Start of Records for the exercise
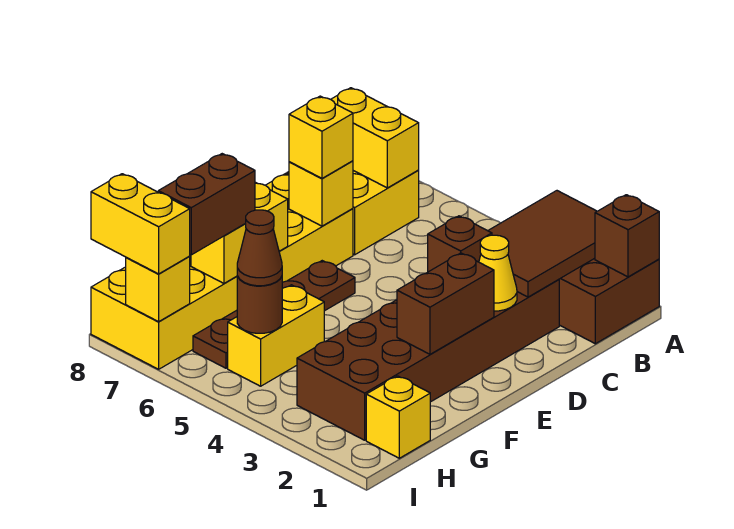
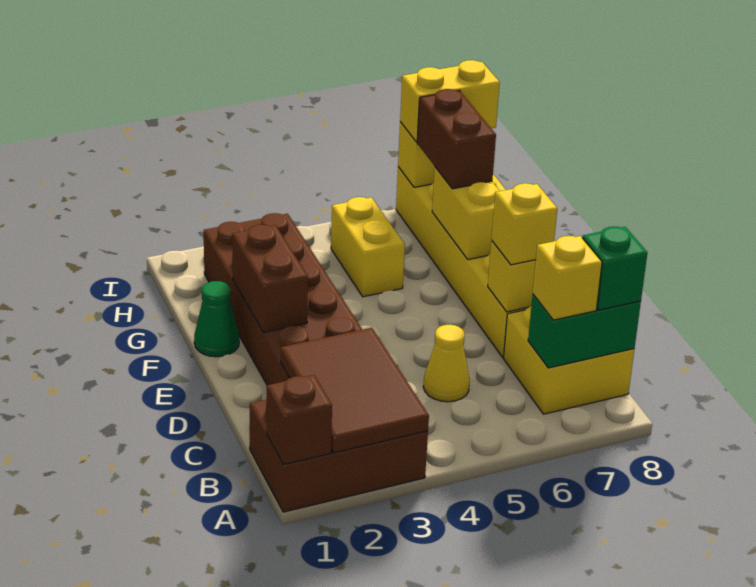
yellow 1x2 brick [331,88,419,188] -> green 1x2 brick [528,295,641,368]
none -> green 1x1 brick [582,227,647,310]
yellow 1x1 cone [479,235,517,311] -> yellow 1x1 cone moved to [423,325,470,402]
brown 1x1 brick [428,216,492,272] -> none
brown 1x4 plate [193,261,355,368] -> none
none -> green 1x1 cone [194,281,239,357]
yellow 1x1 brick [366,376,430,458] -> yellow 1x1 brick moved to [533,236,602,320]
brown 1x1 round brick [237,276,282,333] -> none
brown 1x1 cone [237,210,282,286] -> none

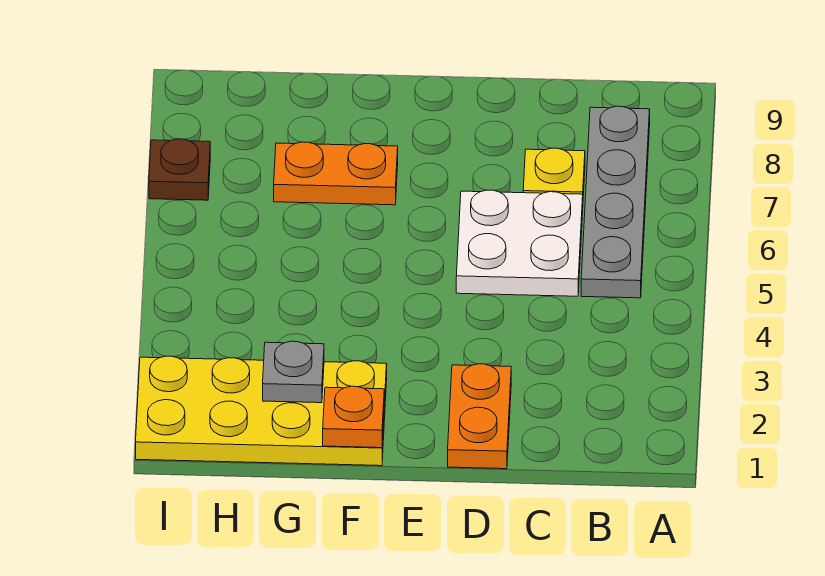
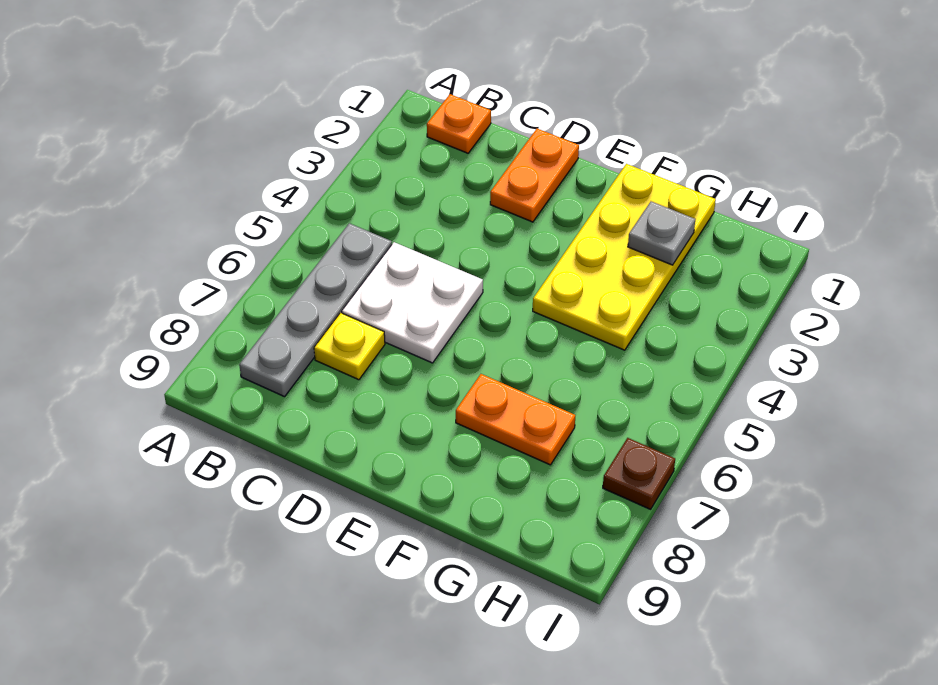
yellow 2x4 plate [136,356,387,466] -> yellow 2x4 plate turned to [533,164,716,350]
orange 1x1 plate [323,386,384,448] -> orange 1x1 plate moved to [427,94,491,153]

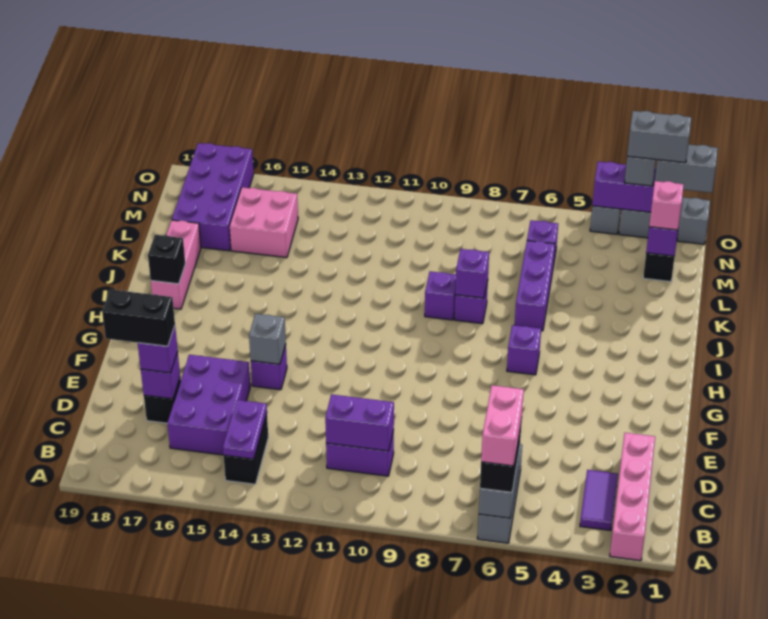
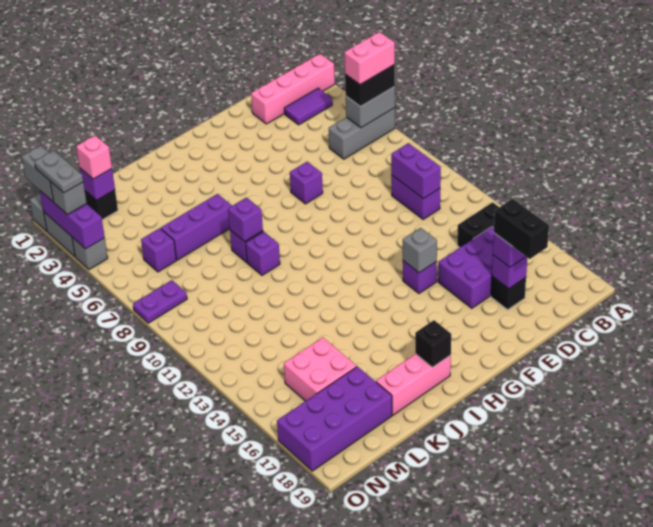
purple 1x2 plate [223,400,267,459] -> purple 1x2 plate moved to [133,280,187,323]
purple 1x1 brick [507,325,541,375] -> purple 1x1 brick moved to [290,162,323,204]
grey 1x2 brick [627,111,692,163] -> grey 1x2 plate [34,151,83,193]

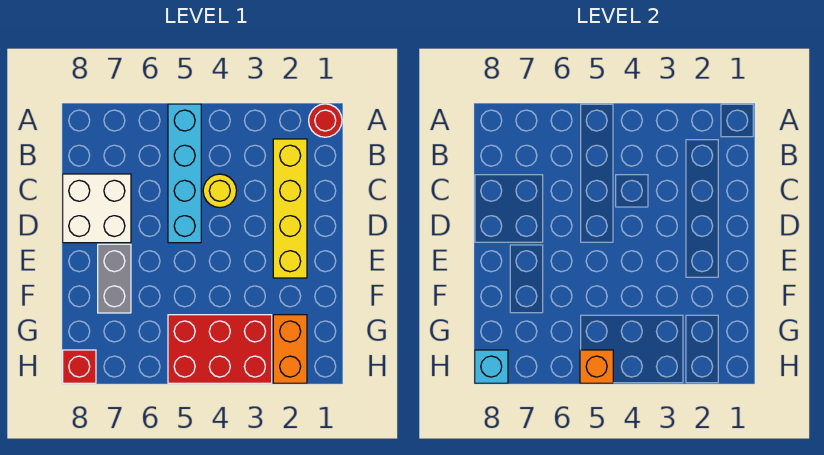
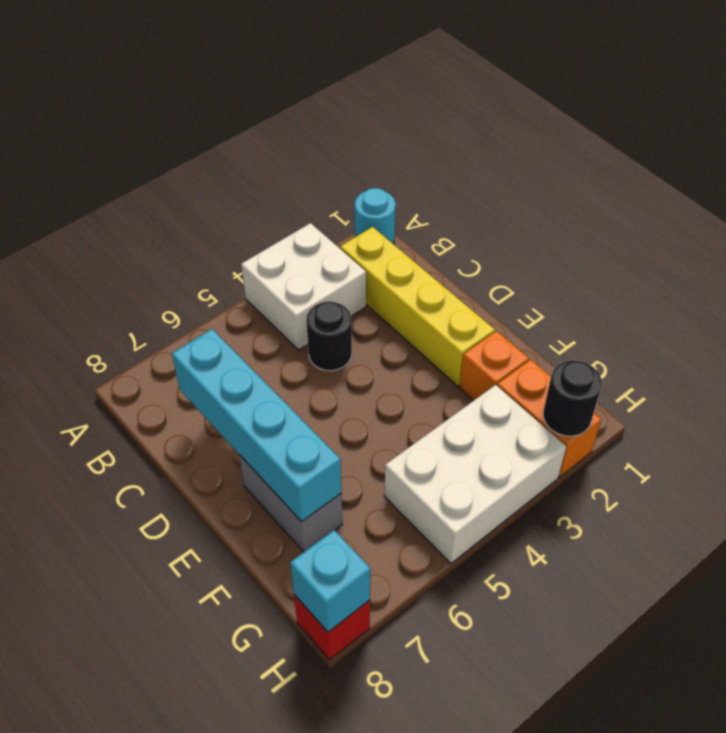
red 1x1 round brick [309,104,342,137] -> cyan 1x1 round brick [355,188,396,244]
cyan 1x4 brick [168,104,201,243] -> cyan 1x4 brick moved to [172,329,341,522]
yellow 1x1 round brick [203,174,237,208] -> black 1x1 round brick [306,301,352,371]
white 2x2 brick [63,174,131,243] -> white 2x2 brick moved to [241,223,366,350]
red 2x3 brick [168,315,272,383] -> white 2x3 brick [384,385,566,563]
none -> black 1x1 round brick [543,360,602,436]
orange 1x1 brick [580,350,613,383] -> orange 1x1 brick moved to [460,331,529,401]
End of Records for the exercise
> **Work item**:
Work out how many lines in the entries contain "orange" and give that number alone.

> **Result for this exercise**:
2